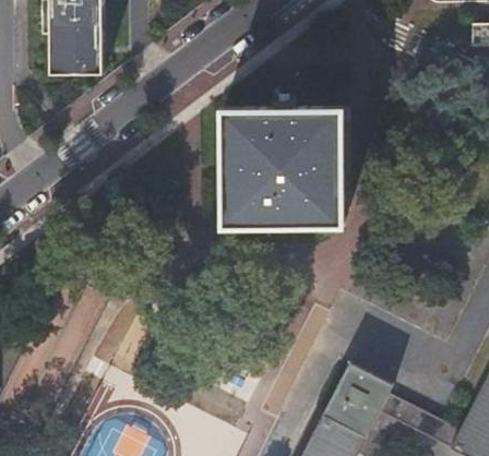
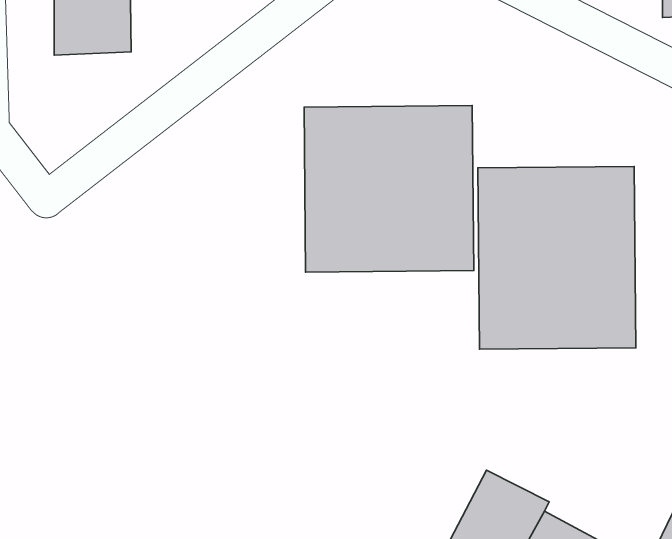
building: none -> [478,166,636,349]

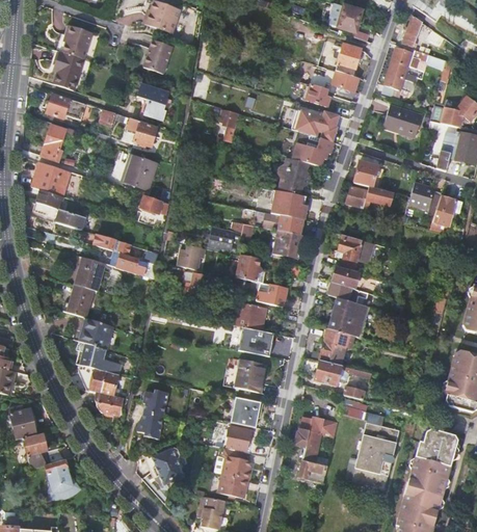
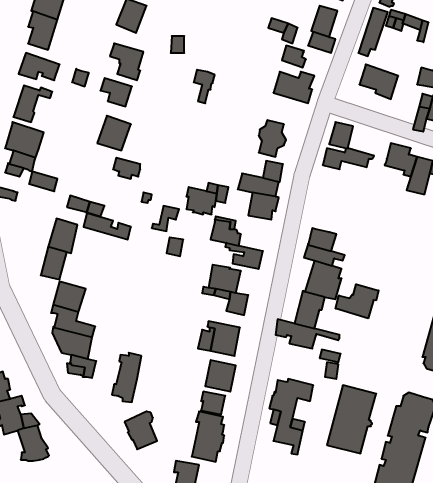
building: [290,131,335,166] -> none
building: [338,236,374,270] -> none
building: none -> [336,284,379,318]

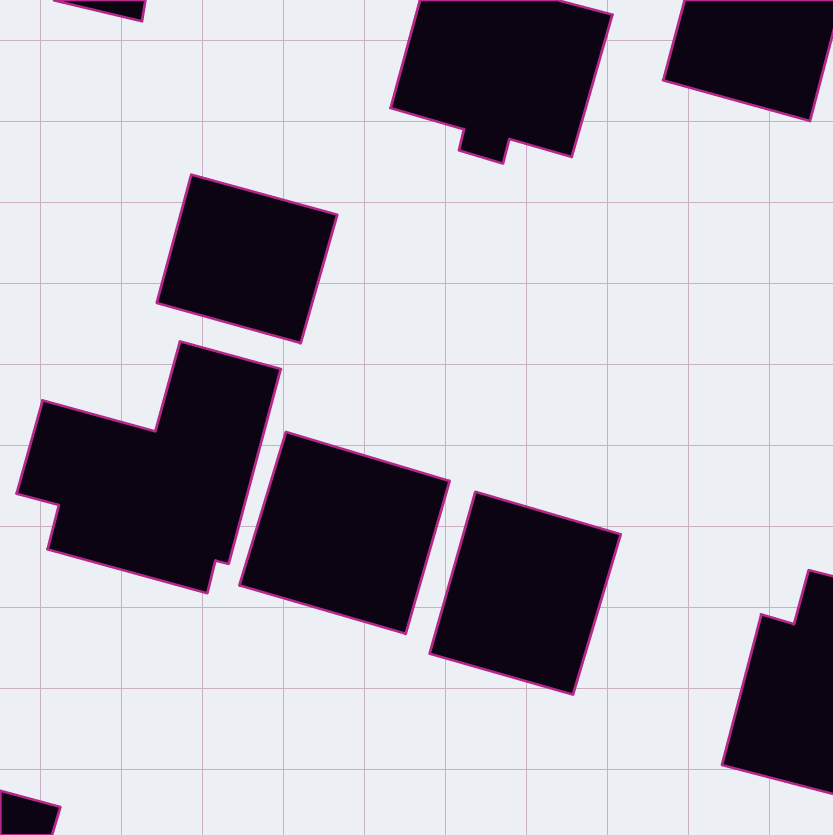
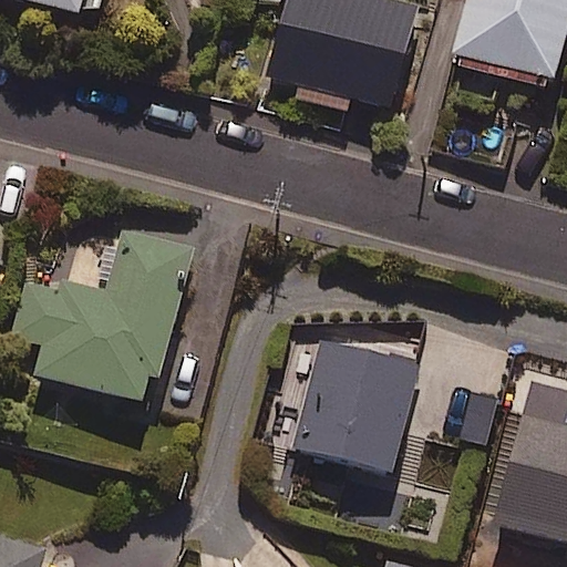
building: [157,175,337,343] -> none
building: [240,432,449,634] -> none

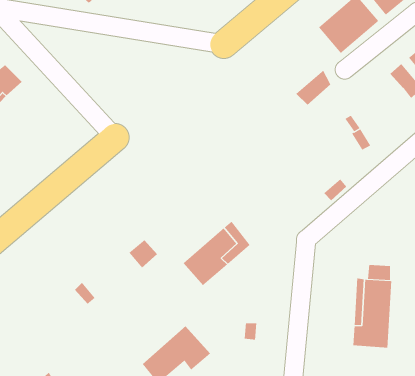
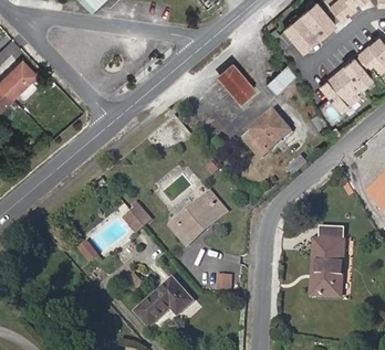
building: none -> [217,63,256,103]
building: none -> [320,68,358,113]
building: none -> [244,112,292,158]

● ● ● ● ●

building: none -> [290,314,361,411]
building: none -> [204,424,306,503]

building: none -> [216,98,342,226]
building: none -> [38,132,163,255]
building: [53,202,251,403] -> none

● ● ● ● ●

* **EXERCISE PROMPT**:
Every line above from the line with "building: none -> [290,314,361,411]" to the line with "building: [53,202,251,403] -> none", inclusive, must be returned exactly; no other line belongs in the reply.

* **RESPONSE**:
building: none -> [290,314,361,411]
building: none -> [204,424,306,503]

building: none -> [216,98,342,226]
building: none -> [38,132,163,255]
building: [53,202,251,403] -> none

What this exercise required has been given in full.